▶ _Task statement_: Begin with the line containing "red apple [642,292,674,329]" and end with the last line of the data below; return those lines exactly, and only those.

▶ _Task inputs_:
==========

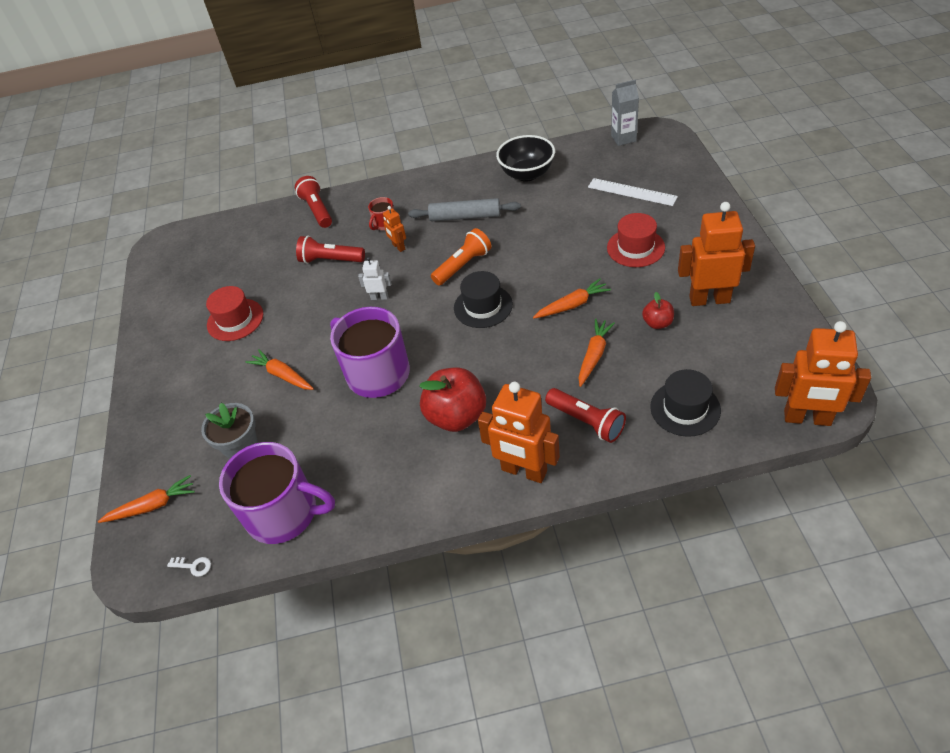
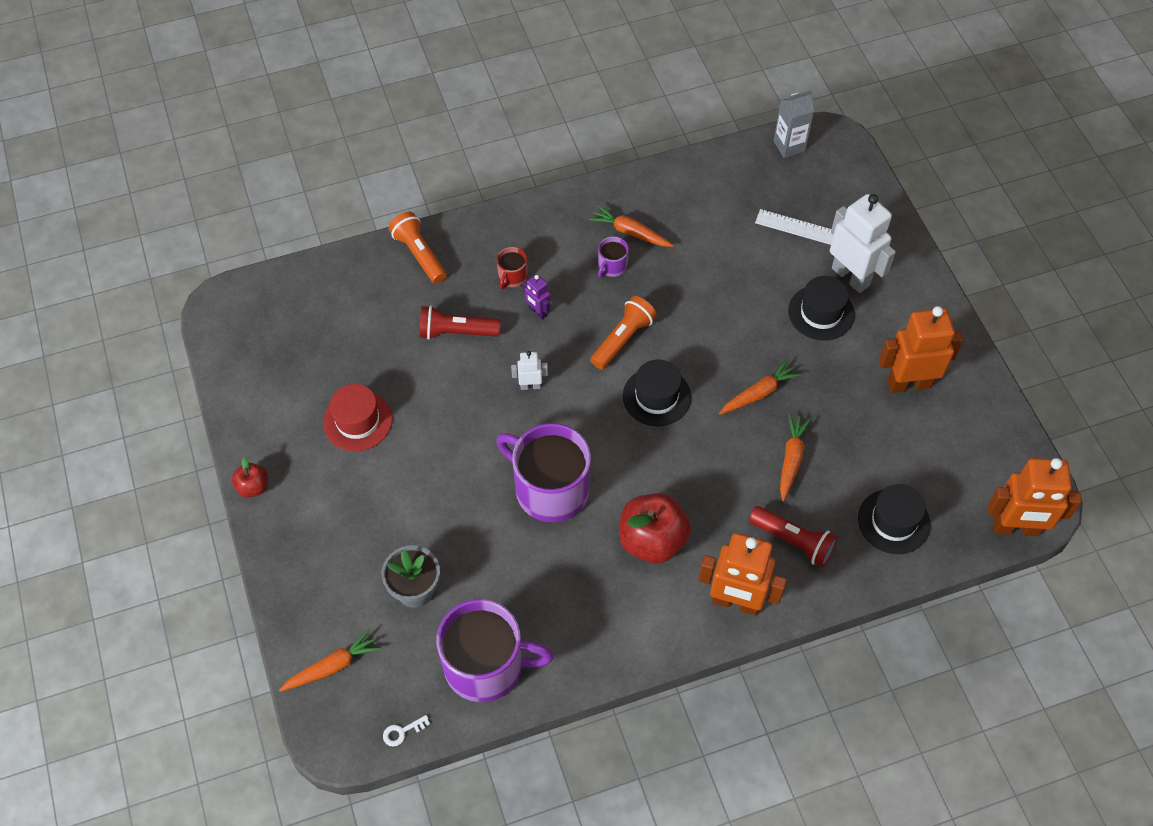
camera: 15 degrees left, 10 degrees up
white key [167,557,211,577] -> white key turned 150 degrees clockwise [383,715,430,747]
orange carrot [245,349,314,390] -> orange carrot moved to [589,205,673,247]
red flashlight [295,176,332,228] -> orange flashlight [388,211,447,284]
orange robot [383,206,406,252] -> purple robot [523,274,551,319]
grey rolling pin [408,198,521,221] -> purple mug [598,236,629,278]
black bowl [496,135,555,182] -> none
red hat [607,213,665,267] -> black hat [788,276,855,341]
red apple [642,292,674,329] -> red apple moved to [232,457,268,497]
none -> white robot [830,194,896,293]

==========

▶ _The completed task_:
red apple [642,292,674,329] -> red apple moved to [232,457,268,497]
none -> white robot [830,194,896,293]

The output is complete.